# Records for this exercise:
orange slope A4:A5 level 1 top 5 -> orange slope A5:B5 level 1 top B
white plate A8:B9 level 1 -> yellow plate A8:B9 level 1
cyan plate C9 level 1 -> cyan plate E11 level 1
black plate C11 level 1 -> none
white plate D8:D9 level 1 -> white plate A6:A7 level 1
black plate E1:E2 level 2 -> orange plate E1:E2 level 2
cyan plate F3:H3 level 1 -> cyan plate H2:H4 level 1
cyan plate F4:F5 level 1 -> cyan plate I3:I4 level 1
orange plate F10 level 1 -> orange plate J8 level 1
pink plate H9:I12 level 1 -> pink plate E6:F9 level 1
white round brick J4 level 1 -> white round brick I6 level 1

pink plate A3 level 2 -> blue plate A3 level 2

...

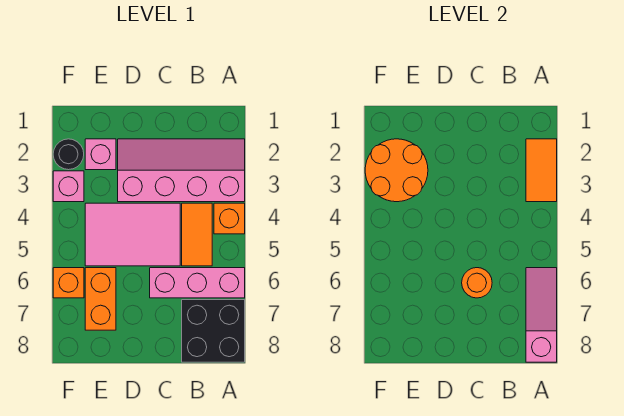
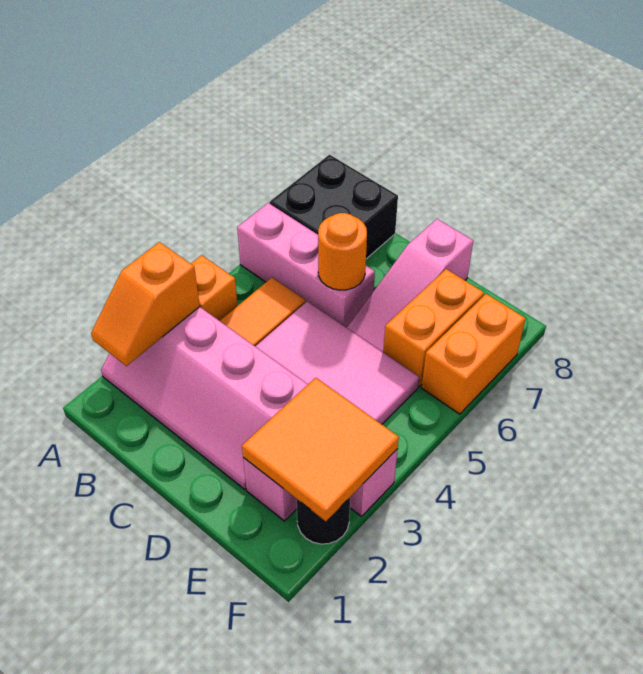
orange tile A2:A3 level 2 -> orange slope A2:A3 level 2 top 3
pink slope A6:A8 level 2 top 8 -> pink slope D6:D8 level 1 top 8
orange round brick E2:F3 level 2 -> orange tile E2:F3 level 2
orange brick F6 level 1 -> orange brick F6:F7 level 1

# What to do:
Here the output must be the lines above from the line with "black plate C11 level 1 -> none" to the line with "pink plate A3", both included, duplicated word for word and nothing else.

# Solution for this task:
black plate C11 level 1 -> none
white plate D8:D9 level 1 -> white plate A6:A7 level 1
black plate E1:E2 level 2 -> orange plate E1:E2 level 2
cyan plate F3:H3 level 1 -> cyan plate H2:H4 level 1
cyan plate F4:F5 level 1 -> cyan plate I3:I4 level 1
orange plate F10 level 1 -> orange plate J8 level 1
pink plate H9:I12 level 1 -> pink plate E6:F9 level 1
white round brick J4 level 1 -> white round brick I6 level 1

pink plate A3 level 2 -> blue plate A3 level 2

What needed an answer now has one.